* _YOUR OBJECTIVE_:
Repeat the data word for word, excluding every picture.

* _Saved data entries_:
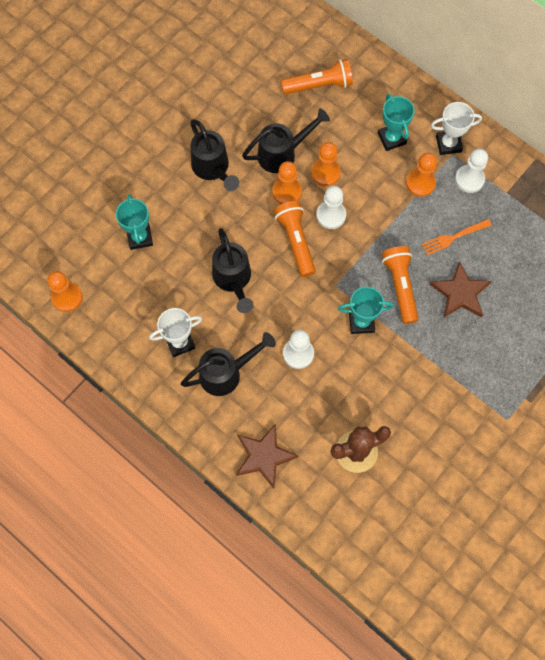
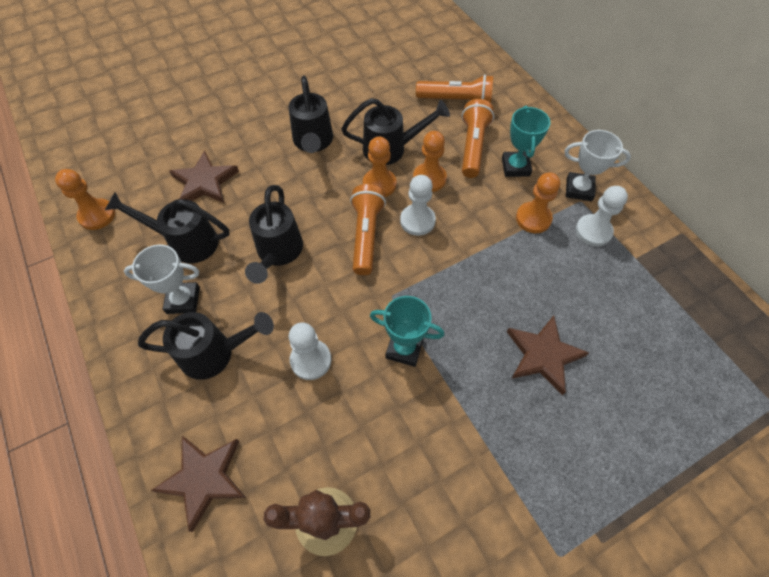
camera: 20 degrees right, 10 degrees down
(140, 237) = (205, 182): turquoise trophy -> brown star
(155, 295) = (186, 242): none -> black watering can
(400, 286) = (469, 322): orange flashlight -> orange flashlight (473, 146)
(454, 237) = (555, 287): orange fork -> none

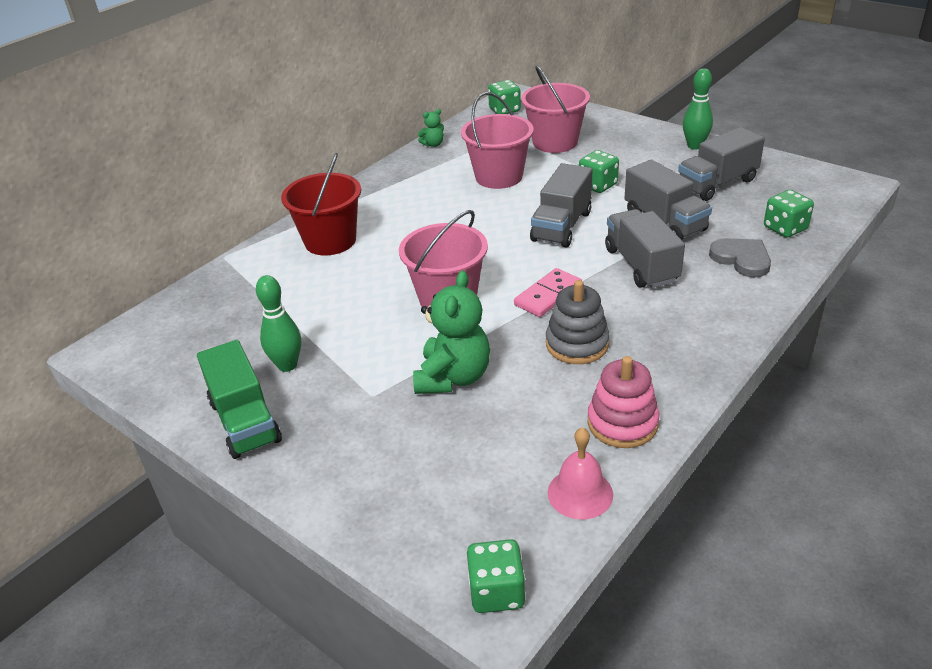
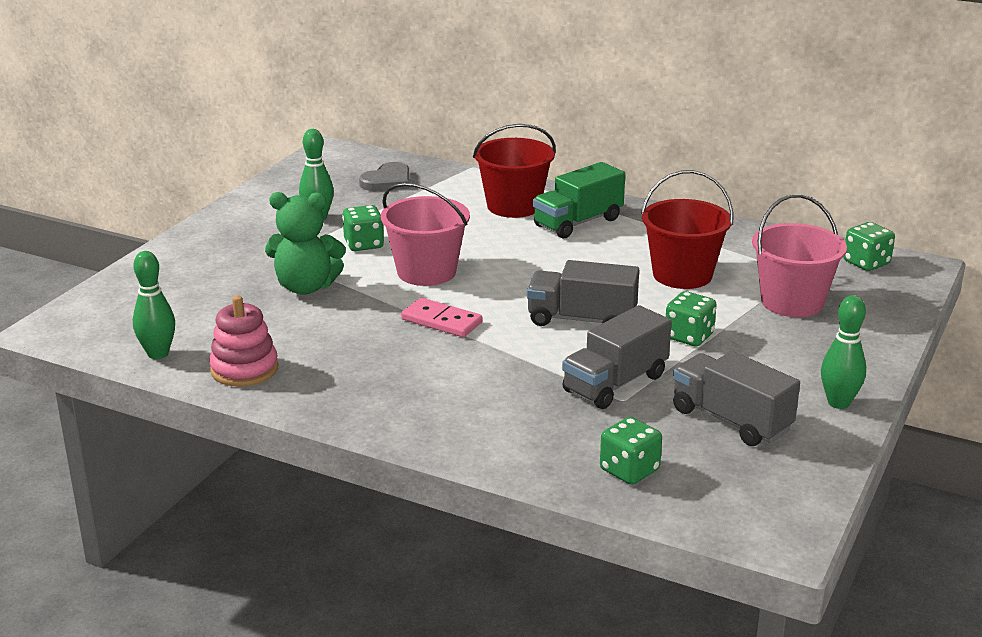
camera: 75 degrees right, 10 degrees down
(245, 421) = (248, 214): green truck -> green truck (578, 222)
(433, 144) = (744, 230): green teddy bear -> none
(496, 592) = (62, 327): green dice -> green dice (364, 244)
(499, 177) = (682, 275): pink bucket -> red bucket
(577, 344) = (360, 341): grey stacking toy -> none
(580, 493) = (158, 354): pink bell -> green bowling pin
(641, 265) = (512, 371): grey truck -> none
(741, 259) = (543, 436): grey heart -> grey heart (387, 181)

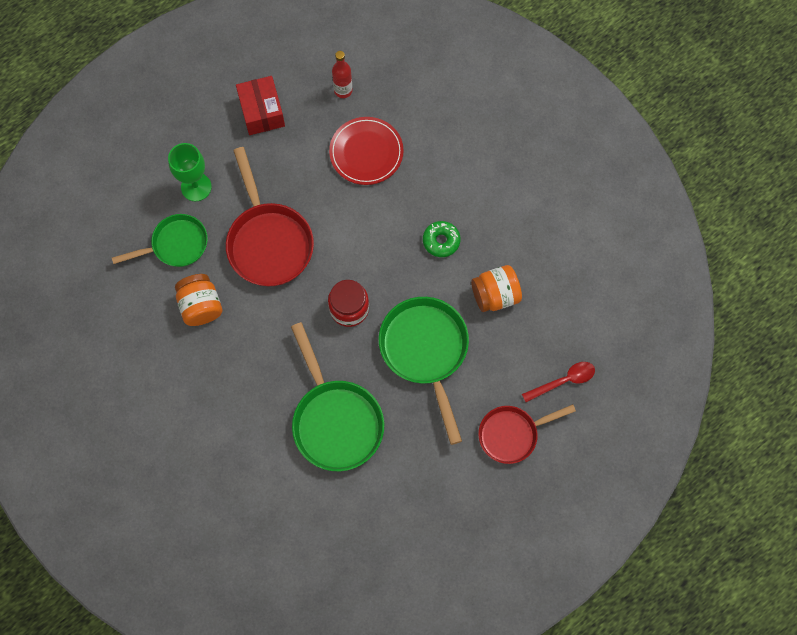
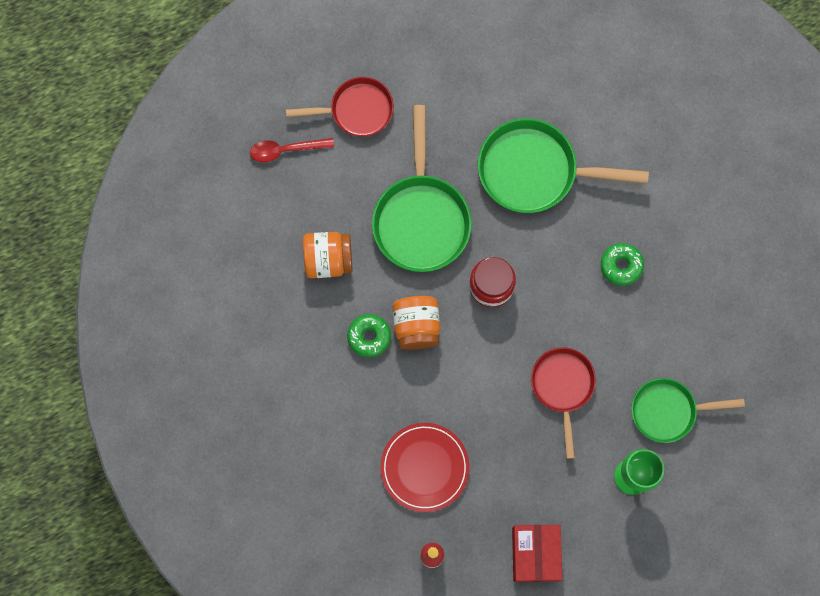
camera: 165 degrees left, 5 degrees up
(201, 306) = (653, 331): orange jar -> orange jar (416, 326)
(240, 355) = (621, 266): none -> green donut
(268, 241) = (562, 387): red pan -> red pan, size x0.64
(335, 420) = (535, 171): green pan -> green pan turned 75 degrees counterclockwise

* _TASK RESPONSE_:
camera: 20 degrees right, 10 degrees down
(140, 237) = (205, 182): turquoise trophy -> brown star
(155, 295) = (186, 242): none -> black watering can
(400, 286) = (469, 322): orange flashlight -> orange flashlight (473, 146)
(454, 237) = (555, 287): orange fork -> none

camera: 75 degrees right, 10 degrees down
(245, 421) = (248, 214): green truck -> green truck (578, 222)
(433, 144) = (744, 230): green teddy bear -> none
(496, 592) = (62, 327): green dice -> green dice (364, 244)
(499, 177) = (682, 275): pink bucket -> red bucket
(577, 344) = (360, 341): grey stacking toy -> none
(580, 493) = (158, 354): pink bell -> green bowling pin
(641, 265) = (512, 371): grey truck -> none
(741, 259) = (543, 436): grey heart -> grey heart (387, 181)

camera: 165 degrees left, 5 degrees up
(201, 306) = (653, 331): orange jar -> orange jar (416, 326)
(240, 355) = (621, 266): none -> green donut
(268, 241) = (562, 387): red pan -> red pan, size x0.64
(335, 420) = (535, 171): green pan -> green pan turned 75 degrees counterclockwise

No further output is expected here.